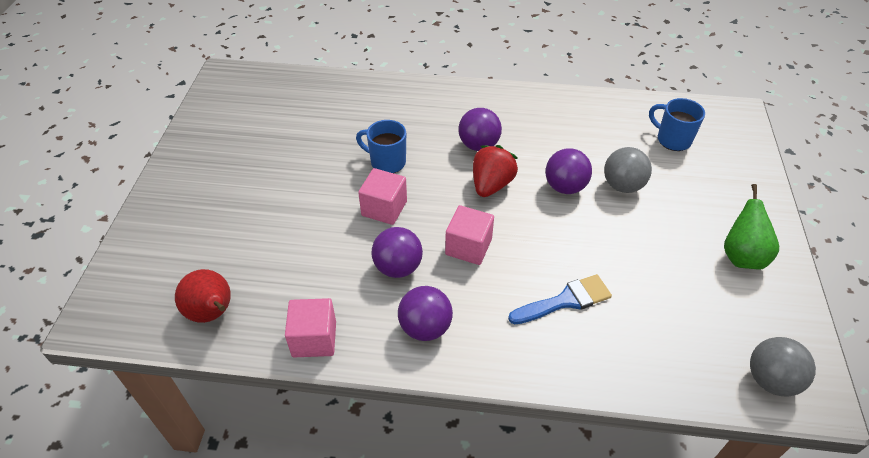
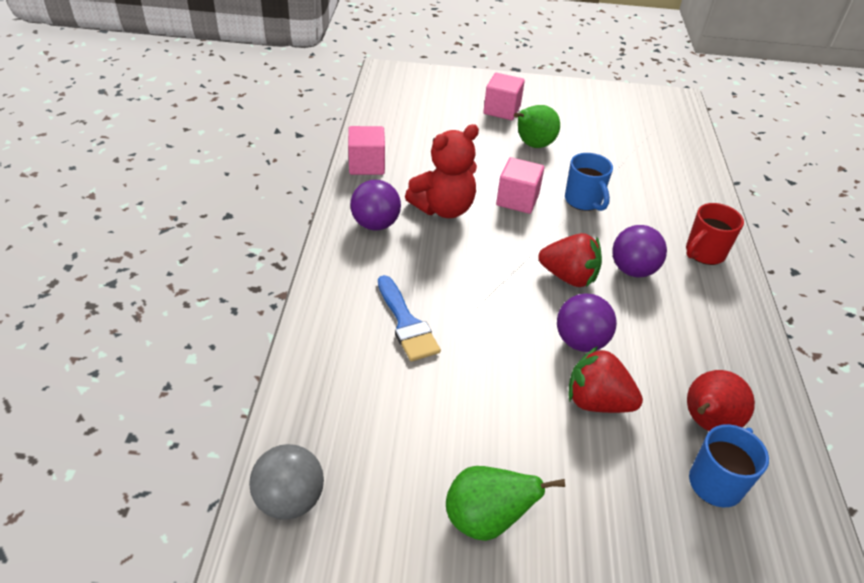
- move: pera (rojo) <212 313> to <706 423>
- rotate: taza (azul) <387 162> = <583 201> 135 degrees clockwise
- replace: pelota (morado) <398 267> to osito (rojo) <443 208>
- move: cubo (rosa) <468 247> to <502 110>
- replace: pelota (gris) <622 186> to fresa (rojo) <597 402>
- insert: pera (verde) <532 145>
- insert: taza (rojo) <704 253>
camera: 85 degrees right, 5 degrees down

WORK INSTRUCTIONS: Every line of the material above that has the string "pelota" needs pulling out.

ANSWER TO THIS PROBLEM:
- replace: pelota (morado) <398 267> to osito (rojo) <443 208>
- replace: pelota (gris) <622 186> to fresa (rojo) <597 402>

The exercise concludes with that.